§ **AVAILABLE DATA**
◇ ◇ ◇ ◇

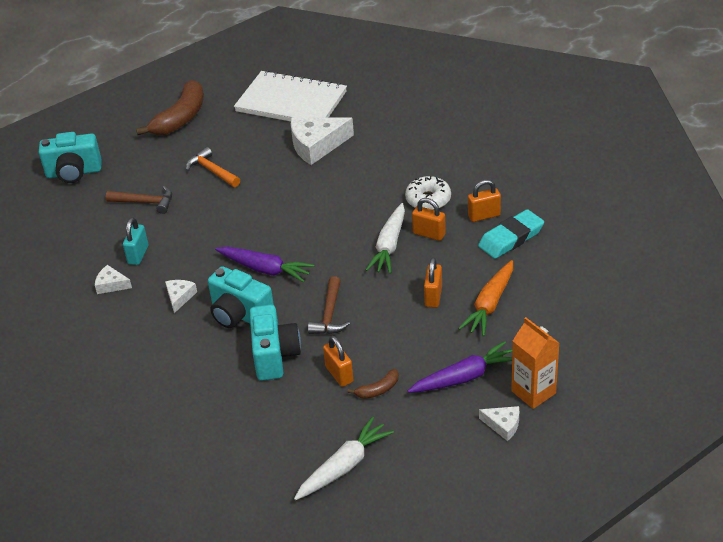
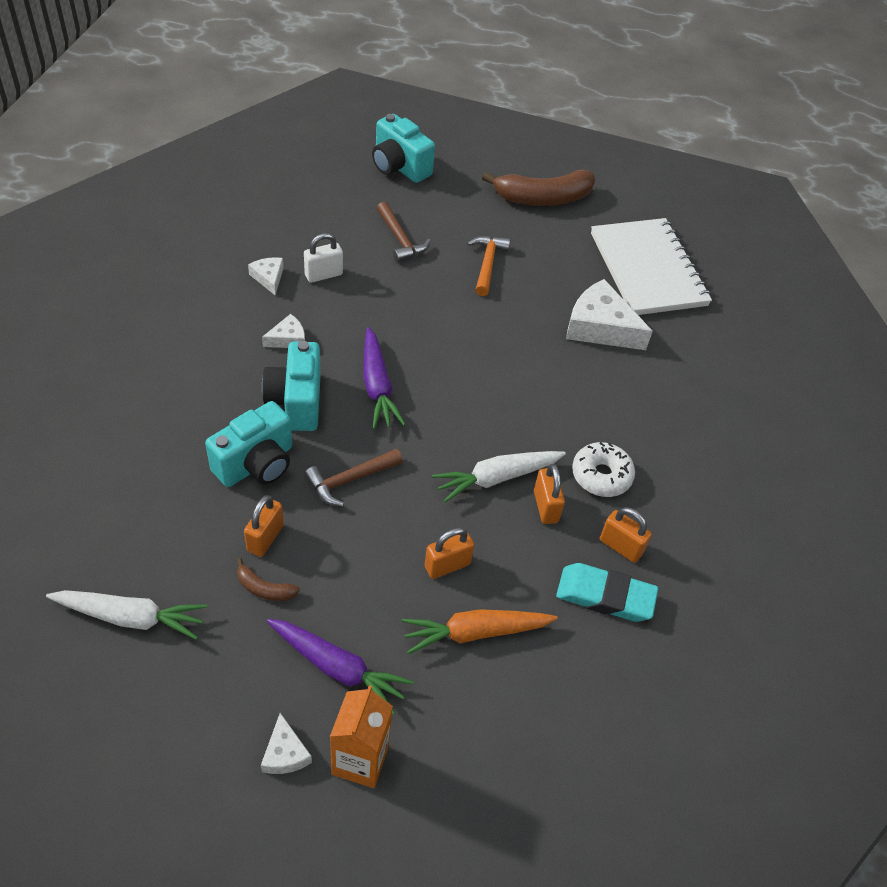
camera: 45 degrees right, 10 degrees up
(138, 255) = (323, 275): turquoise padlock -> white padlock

◇ ◇ ◇ ◇

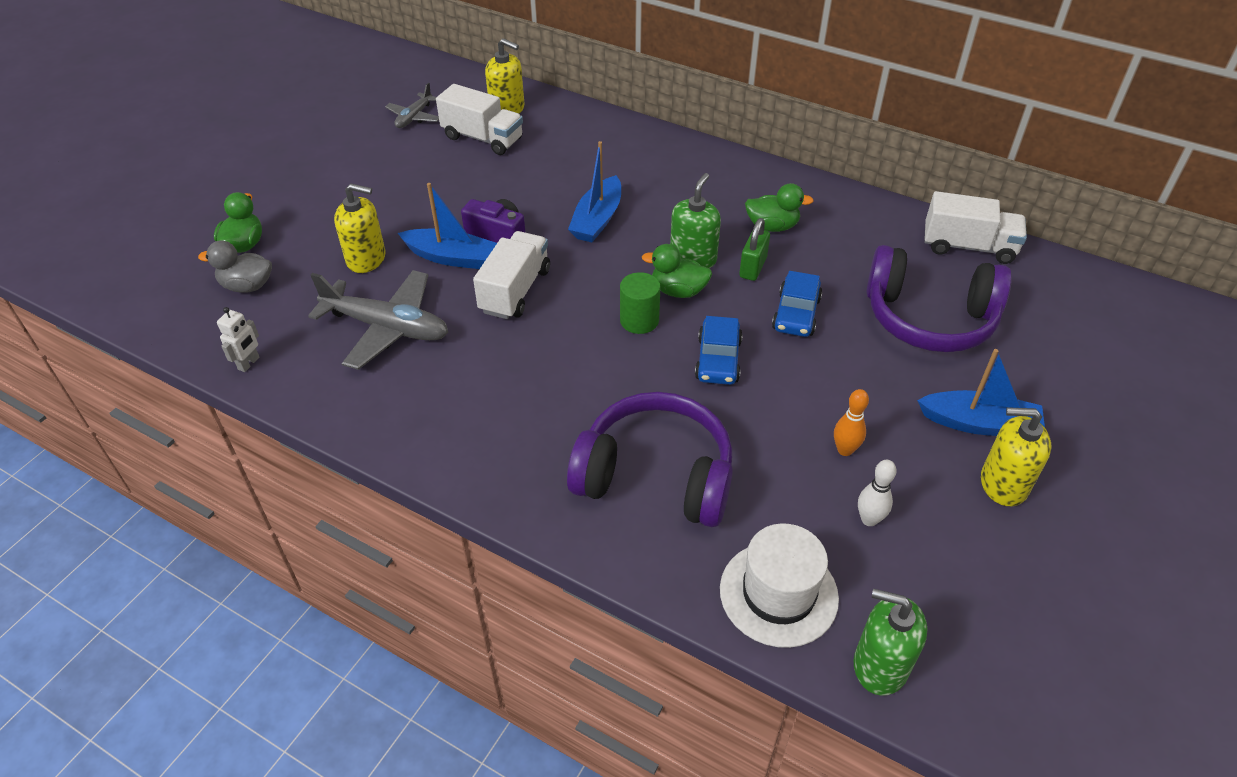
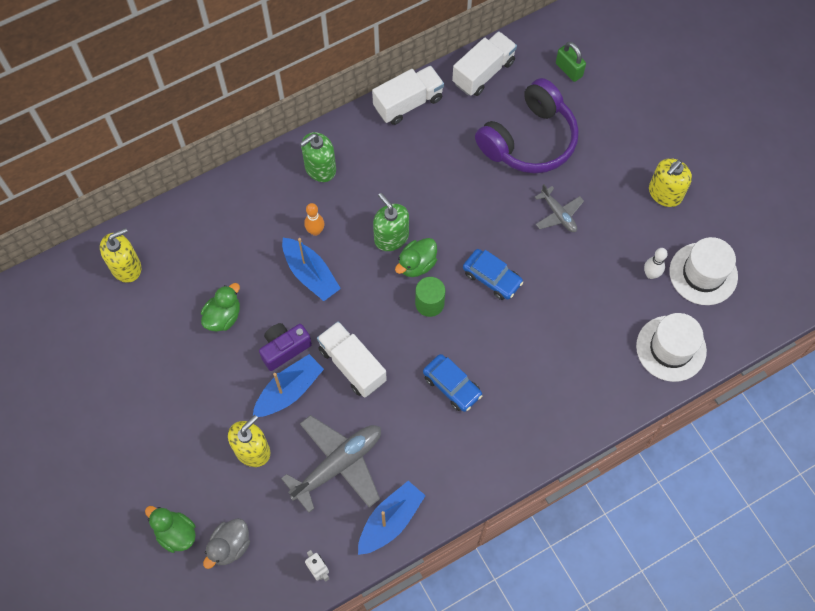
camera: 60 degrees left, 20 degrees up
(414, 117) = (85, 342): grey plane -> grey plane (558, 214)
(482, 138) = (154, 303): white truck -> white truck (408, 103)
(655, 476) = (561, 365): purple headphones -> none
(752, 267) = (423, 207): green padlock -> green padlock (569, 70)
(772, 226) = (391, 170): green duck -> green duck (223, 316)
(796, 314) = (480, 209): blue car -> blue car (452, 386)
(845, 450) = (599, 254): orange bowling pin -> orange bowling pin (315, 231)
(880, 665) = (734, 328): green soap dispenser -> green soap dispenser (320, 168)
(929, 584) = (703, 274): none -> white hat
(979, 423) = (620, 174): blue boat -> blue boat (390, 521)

◇ ◇ ◇ ◇

§ **TASK GOAL**
Give again, word for word, every line of the listing above from the one with "camera: 45 degrees right, 10 degrees up" to the one with "(138, 255) = (323, 275): turquoise", both inclusive, and nothing beyond them.

§ **ANSWER TO THIS TASK**
camera: 45 degrees right, 10 degrees up
(138, 255) = (323, 275): turquoise padlock -> white padlock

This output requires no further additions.